(Saved entries)
⟨

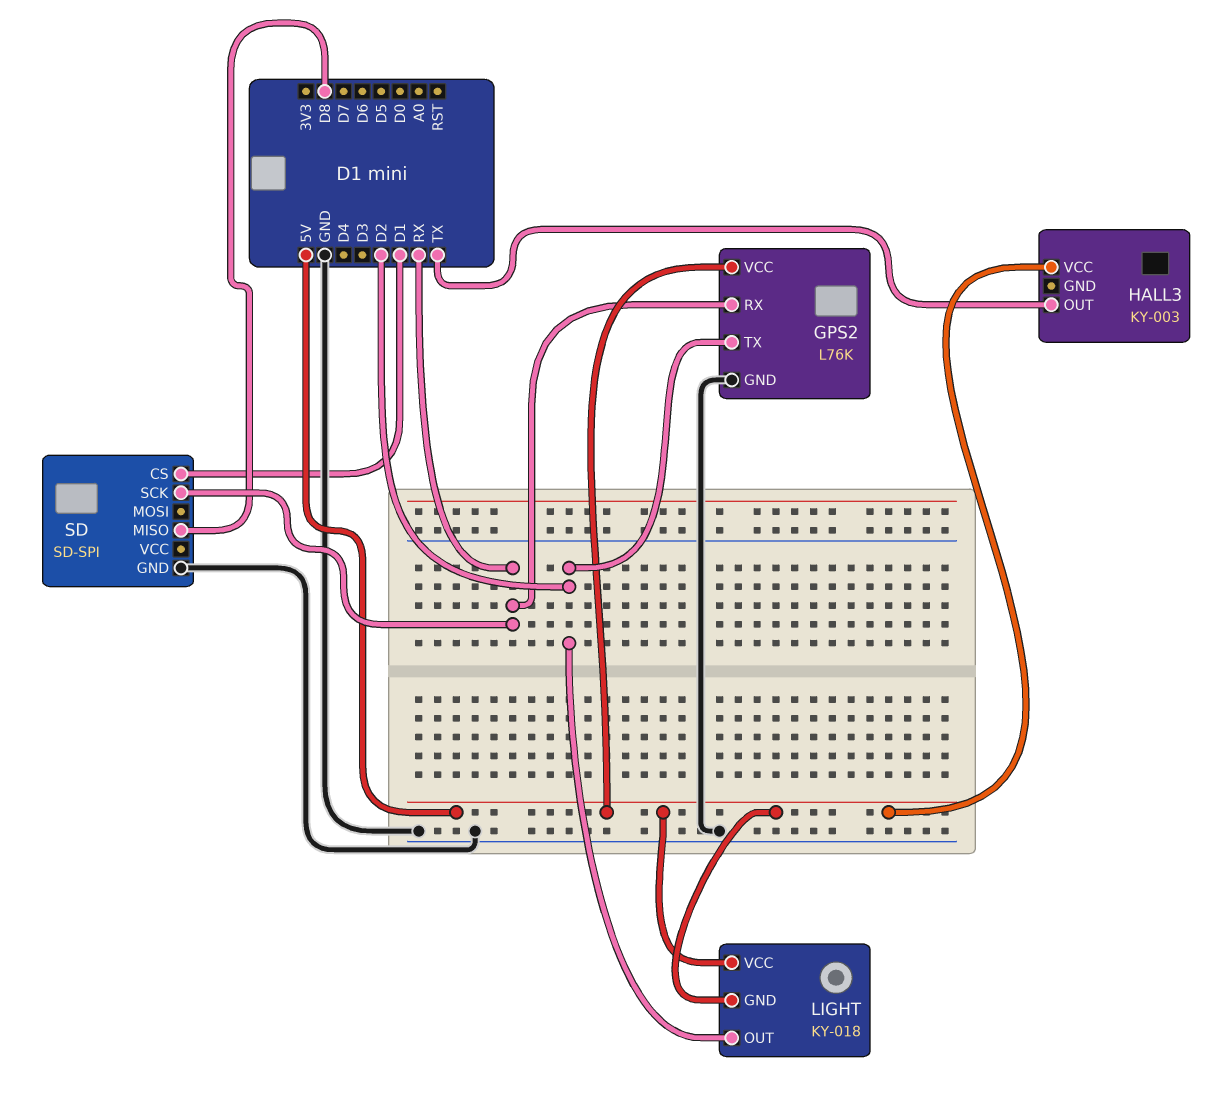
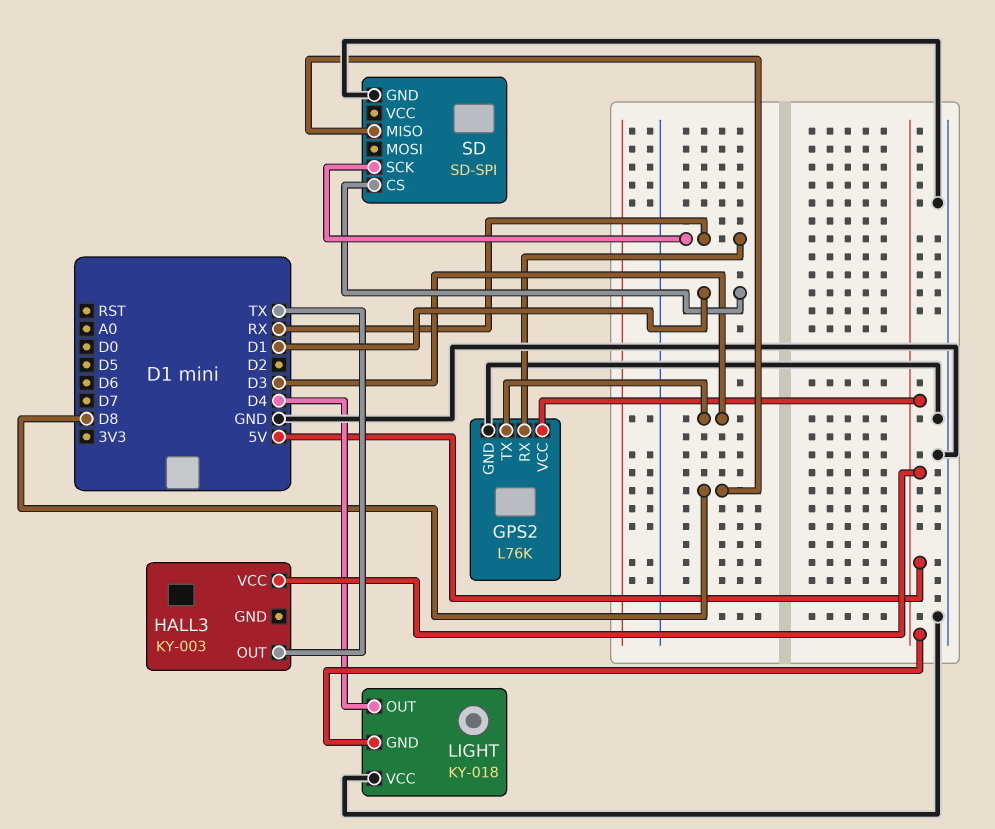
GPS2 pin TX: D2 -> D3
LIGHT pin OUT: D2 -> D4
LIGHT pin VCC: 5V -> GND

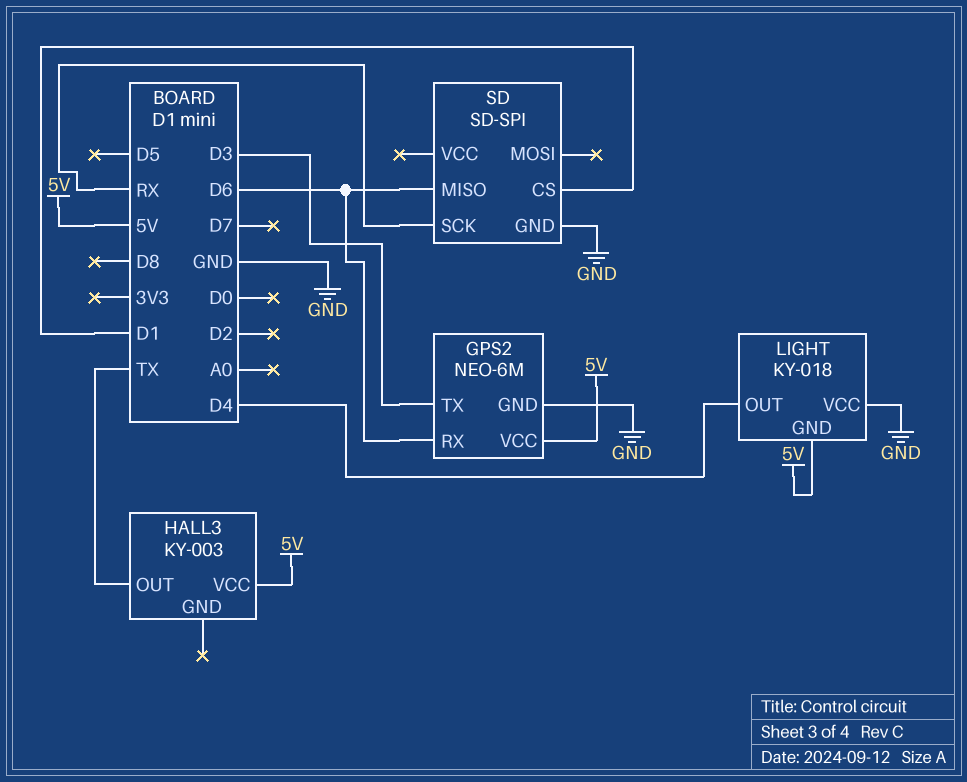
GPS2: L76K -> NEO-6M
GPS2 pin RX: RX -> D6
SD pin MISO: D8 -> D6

⟩
⟨

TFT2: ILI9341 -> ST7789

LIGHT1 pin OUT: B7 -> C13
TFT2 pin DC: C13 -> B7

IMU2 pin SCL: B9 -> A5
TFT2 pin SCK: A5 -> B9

⟩
⟨

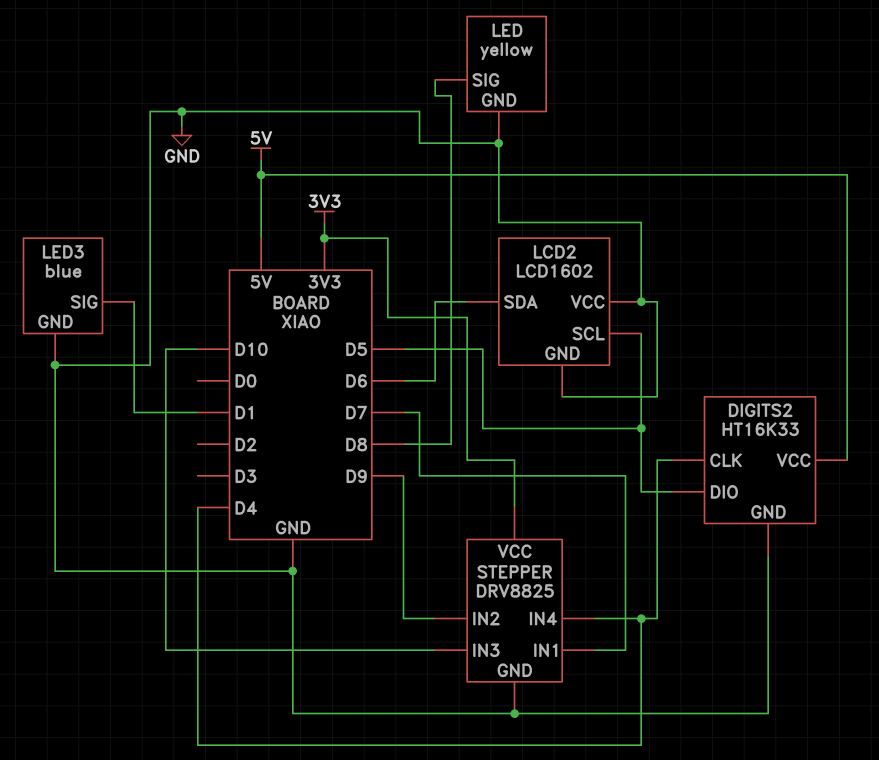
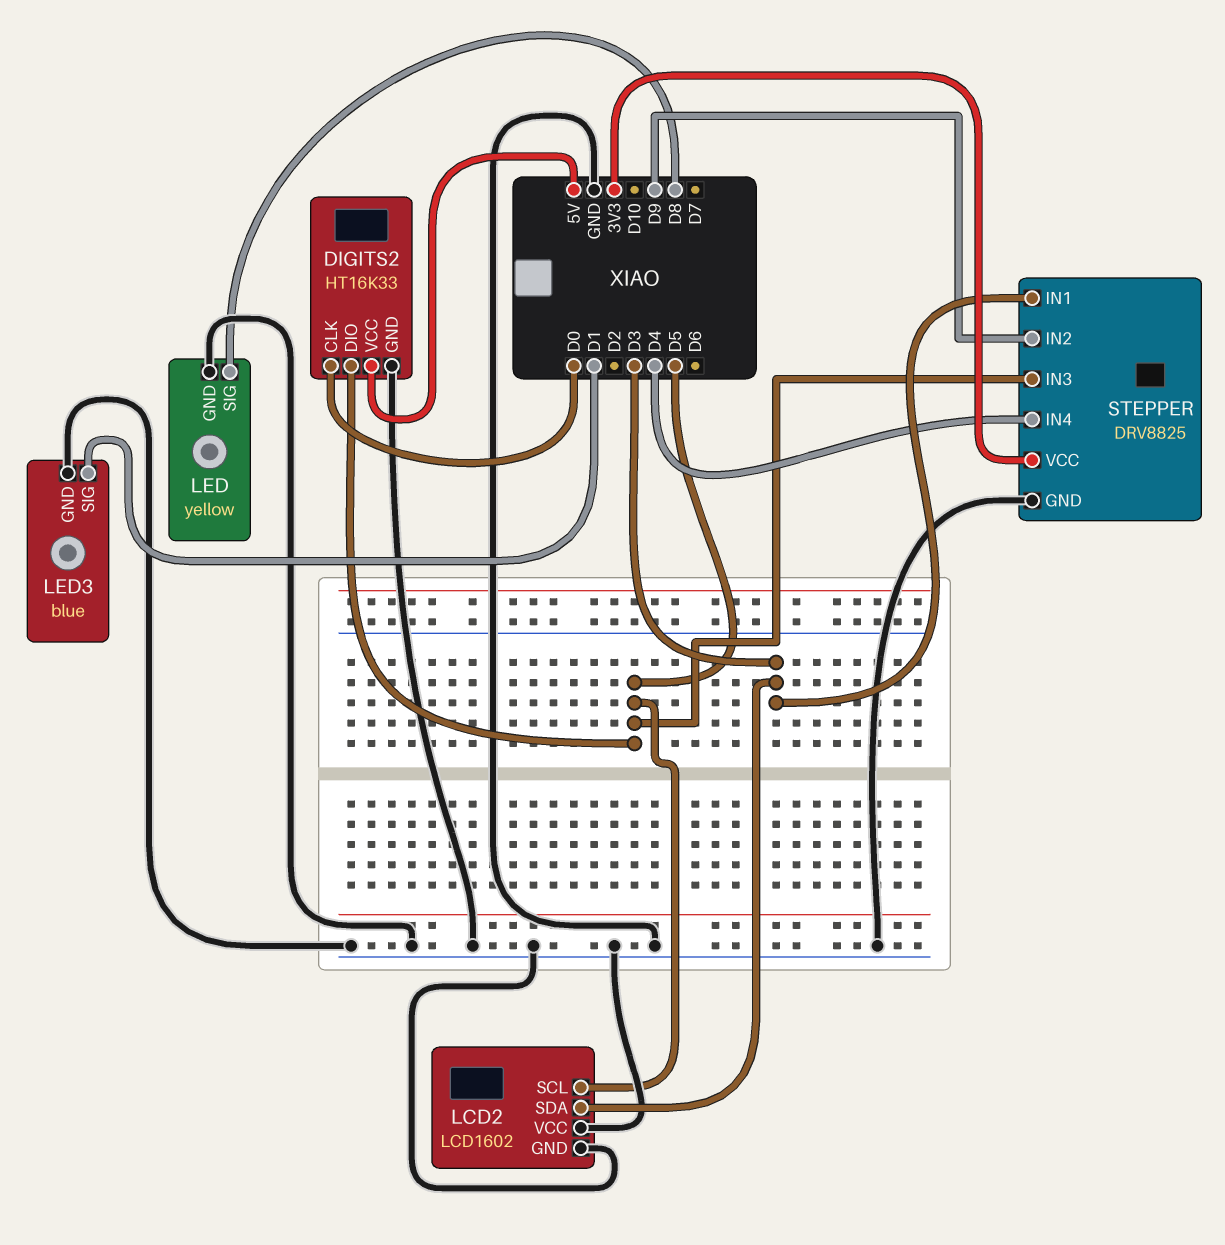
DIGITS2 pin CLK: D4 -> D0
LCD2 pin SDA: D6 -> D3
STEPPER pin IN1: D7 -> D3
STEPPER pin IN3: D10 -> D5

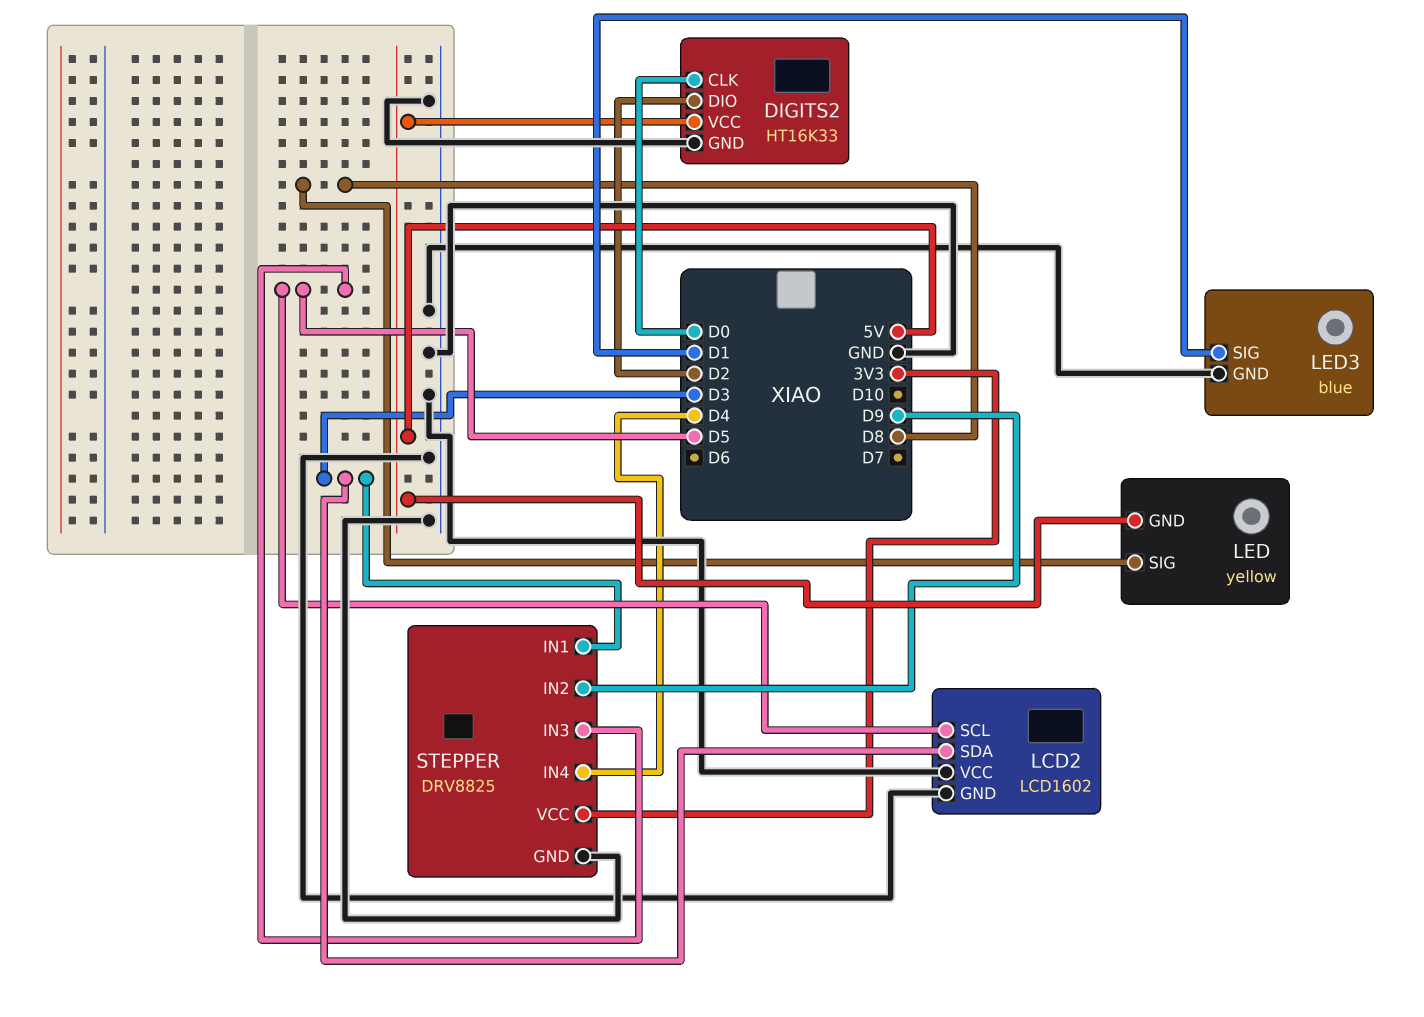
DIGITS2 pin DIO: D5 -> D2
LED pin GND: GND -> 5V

⟩

WORK TO COMPLETE. Using the records above, print exactly the run of lines that starts with the line with "GPS2 pin TX: D2 -> D3" and goes on through the line with "SD pin MISO: D8 -> D6", pictures excluded.

RESPONSE.
GPS2 pin TX: D2 -> D3
LIGHT pin OUT: D2 -> D4
LIGHT pin VCC: 5V -> GND

GPS2: L76K -> NEO-6M
GPS2 pin RX: RX -> D6
SD pin MISO: D8 -> D6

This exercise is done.